The records should be restated exactly from their first line through the line with "yellow pawn: 1 -> 0" in it.

── THE DATA ──

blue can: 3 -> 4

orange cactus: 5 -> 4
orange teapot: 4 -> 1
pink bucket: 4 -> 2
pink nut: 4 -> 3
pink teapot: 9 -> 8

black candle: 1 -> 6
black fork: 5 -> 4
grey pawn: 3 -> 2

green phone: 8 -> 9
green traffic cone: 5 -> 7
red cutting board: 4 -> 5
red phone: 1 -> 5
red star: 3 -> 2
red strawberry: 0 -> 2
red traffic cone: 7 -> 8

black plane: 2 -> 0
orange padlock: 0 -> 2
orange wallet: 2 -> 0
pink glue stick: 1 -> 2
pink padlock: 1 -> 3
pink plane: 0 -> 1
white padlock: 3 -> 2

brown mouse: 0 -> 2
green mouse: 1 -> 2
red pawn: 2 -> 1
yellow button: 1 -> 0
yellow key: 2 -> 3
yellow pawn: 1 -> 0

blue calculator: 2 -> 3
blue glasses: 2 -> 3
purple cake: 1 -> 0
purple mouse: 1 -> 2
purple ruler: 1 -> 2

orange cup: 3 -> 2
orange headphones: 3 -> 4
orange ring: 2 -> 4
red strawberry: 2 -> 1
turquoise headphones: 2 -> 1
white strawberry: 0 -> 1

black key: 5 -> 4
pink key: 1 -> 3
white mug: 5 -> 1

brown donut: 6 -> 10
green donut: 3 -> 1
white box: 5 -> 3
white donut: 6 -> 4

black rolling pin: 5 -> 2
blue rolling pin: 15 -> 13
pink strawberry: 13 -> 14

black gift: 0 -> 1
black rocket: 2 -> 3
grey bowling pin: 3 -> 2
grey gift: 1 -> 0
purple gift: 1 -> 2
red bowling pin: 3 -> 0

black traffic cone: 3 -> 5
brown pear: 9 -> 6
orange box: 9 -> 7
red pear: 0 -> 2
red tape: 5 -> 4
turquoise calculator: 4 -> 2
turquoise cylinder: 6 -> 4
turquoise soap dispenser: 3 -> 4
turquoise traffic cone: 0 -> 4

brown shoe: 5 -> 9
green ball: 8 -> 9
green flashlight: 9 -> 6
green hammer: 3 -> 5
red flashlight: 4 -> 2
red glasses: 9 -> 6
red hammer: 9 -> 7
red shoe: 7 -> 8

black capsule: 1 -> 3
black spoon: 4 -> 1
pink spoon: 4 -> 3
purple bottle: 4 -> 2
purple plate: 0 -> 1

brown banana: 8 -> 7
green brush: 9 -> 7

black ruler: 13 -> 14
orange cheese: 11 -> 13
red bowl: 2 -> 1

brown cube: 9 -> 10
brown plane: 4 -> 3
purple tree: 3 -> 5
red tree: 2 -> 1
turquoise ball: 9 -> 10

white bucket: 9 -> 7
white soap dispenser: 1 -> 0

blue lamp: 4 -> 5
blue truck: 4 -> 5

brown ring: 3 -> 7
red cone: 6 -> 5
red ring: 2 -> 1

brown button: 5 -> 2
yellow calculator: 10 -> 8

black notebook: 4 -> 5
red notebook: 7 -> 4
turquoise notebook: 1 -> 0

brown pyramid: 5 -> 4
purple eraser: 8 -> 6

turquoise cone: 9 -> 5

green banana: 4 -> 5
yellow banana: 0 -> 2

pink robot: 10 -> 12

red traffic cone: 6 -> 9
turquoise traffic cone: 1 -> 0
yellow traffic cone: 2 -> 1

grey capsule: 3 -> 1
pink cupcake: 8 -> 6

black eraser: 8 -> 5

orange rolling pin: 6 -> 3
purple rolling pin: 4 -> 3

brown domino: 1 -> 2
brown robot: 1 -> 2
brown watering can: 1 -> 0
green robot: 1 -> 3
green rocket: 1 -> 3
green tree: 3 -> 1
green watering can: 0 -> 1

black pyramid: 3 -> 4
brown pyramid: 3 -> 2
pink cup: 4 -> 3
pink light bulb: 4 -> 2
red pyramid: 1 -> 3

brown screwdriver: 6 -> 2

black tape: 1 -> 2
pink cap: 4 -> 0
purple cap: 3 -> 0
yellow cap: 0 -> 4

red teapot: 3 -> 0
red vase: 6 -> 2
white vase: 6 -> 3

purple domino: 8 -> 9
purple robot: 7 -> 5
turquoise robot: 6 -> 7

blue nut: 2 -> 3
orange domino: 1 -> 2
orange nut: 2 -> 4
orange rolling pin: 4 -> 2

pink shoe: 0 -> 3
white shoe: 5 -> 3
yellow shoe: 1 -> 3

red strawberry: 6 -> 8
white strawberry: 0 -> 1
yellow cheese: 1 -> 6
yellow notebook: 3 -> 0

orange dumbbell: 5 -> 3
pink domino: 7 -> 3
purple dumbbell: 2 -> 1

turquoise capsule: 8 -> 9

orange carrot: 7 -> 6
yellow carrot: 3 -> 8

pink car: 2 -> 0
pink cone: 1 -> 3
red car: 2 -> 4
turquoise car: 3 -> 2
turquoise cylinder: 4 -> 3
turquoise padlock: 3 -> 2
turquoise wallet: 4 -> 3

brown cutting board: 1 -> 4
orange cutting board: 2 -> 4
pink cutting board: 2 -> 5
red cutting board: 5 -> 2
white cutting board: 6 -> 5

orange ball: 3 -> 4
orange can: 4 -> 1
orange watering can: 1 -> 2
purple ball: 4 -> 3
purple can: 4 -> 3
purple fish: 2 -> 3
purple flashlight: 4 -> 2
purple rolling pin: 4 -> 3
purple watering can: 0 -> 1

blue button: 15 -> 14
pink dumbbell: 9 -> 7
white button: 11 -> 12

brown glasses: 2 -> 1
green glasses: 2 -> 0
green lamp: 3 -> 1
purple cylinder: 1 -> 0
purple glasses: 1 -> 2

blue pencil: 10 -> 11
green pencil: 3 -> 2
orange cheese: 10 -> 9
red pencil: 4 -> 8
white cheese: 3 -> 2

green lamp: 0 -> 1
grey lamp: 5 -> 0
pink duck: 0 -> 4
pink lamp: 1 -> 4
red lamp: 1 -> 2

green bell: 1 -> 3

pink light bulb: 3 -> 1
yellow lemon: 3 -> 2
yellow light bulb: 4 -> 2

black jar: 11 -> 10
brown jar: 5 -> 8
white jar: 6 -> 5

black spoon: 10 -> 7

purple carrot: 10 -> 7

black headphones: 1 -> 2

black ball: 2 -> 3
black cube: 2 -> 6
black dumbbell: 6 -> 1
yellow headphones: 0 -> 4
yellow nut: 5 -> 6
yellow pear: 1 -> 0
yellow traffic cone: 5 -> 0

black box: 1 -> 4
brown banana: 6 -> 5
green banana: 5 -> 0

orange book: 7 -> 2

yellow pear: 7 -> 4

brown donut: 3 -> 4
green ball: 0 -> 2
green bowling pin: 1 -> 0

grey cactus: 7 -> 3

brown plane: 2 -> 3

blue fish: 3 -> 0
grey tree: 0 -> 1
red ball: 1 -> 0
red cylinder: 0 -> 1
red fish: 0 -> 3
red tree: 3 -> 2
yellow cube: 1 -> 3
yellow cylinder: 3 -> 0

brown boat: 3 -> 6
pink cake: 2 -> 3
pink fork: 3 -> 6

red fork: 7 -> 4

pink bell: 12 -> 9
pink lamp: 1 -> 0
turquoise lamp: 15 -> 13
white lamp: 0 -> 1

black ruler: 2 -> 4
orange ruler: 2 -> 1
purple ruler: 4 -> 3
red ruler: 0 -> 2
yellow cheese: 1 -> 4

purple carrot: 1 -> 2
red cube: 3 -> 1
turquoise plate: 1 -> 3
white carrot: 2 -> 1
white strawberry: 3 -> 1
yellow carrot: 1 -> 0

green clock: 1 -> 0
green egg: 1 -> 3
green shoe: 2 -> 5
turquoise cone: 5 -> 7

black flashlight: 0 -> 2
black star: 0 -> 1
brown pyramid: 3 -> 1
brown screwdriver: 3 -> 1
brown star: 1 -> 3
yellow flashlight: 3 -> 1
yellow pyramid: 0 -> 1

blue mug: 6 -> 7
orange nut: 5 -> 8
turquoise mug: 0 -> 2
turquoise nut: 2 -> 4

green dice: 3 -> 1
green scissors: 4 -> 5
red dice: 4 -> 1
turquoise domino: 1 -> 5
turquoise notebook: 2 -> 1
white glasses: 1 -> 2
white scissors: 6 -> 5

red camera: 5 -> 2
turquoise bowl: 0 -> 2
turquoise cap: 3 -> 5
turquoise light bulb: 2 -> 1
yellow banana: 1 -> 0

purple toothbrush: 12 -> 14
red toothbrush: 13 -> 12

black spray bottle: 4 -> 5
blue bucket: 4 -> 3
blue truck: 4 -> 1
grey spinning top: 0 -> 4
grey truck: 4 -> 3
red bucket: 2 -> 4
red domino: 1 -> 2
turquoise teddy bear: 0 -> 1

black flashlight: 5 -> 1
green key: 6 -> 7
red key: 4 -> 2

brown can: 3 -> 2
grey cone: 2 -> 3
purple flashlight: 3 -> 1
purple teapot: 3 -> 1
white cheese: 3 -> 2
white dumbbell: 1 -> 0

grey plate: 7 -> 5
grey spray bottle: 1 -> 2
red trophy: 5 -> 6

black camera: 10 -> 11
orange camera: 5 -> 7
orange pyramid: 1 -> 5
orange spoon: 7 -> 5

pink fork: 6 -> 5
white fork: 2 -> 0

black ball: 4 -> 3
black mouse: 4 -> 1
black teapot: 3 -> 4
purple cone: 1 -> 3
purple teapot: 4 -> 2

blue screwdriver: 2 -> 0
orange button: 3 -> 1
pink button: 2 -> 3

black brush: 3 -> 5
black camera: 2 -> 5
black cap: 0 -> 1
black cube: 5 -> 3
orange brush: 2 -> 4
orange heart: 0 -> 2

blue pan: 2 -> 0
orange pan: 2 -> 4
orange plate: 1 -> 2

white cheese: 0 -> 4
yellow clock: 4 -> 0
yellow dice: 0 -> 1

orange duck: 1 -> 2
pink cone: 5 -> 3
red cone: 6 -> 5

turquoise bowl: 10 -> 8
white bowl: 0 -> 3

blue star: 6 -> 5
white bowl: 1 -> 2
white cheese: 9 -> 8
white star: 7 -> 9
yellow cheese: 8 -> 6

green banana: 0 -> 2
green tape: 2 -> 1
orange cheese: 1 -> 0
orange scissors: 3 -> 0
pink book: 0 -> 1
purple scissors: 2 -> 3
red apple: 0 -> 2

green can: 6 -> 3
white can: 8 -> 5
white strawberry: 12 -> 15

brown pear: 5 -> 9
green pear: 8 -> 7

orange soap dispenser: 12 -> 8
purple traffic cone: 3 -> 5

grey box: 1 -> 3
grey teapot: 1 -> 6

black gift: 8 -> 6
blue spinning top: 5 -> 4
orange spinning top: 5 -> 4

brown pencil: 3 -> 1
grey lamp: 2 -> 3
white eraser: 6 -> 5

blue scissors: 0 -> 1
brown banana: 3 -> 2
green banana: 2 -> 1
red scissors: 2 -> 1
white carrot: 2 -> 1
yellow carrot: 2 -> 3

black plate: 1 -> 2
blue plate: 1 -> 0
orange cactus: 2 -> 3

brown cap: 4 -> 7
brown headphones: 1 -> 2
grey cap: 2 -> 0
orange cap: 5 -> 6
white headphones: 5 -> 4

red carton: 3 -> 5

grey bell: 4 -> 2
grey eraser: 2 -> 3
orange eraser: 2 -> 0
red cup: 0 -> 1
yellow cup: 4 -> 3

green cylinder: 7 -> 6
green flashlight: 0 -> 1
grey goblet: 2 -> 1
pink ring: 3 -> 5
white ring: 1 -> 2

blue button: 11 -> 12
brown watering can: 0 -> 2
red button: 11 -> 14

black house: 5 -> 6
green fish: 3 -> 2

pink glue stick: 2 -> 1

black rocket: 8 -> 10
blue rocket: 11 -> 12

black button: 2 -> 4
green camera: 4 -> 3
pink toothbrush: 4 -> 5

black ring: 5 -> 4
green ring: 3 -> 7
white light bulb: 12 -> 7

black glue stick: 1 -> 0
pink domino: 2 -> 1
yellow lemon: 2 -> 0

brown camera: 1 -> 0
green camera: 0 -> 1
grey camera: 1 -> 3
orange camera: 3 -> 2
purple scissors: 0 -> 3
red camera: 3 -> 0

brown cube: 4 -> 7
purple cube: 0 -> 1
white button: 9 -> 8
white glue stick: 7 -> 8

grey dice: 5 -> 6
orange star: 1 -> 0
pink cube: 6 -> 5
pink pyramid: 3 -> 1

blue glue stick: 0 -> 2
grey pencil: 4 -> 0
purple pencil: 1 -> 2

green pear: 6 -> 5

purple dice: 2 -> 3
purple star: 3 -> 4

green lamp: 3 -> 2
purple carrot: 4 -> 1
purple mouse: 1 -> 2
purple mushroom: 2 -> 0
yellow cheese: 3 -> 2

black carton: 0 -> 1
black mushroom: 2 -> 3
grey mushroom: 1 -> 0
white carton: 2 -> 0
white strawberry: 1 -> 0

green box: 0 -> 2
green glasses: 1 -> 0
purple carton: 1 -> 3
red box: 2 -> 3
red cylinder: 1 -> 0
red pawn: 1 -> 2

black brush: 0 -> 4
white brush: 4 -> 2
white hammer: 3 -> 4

───

#### [ANSWER TO THE EXERCISE]
blue can: 3 -> 4

orange cactus: 5 -> 4
orange teapot: 4 -> 1
pink bucket: 4 -> 2
pink nut: 4 -> 3
pink teapot: 9 -> 8

black candle: 1 -> 6
black fork: 5 -> 4
grey pawn: 3 -> 2

green phone: 8 -> 9
green traffic cone: 5 -> 7
red cutting board: 4 -> 5
red phone: 1 -> 5
red star: 3 -> 2
red strawberry: 0 -> 2
red traffic cone: 7 -> 8

black plane: 2 -> 0
orange padlock: 0 -> 2
orange wallet: 2 -> 0
pink glue stick: 1 -> 2
pink padlock: 1 -> 3
pink plane: 0 -> 1
white padlock: 3 -> 2

brown mouse: 0 -> 2
green mouse: 1 -> 2
red pawn: 2 -> 1
yellow button: 1 -> 0
yellow key: 2 -> 3
yellow pawn: 1 -> 0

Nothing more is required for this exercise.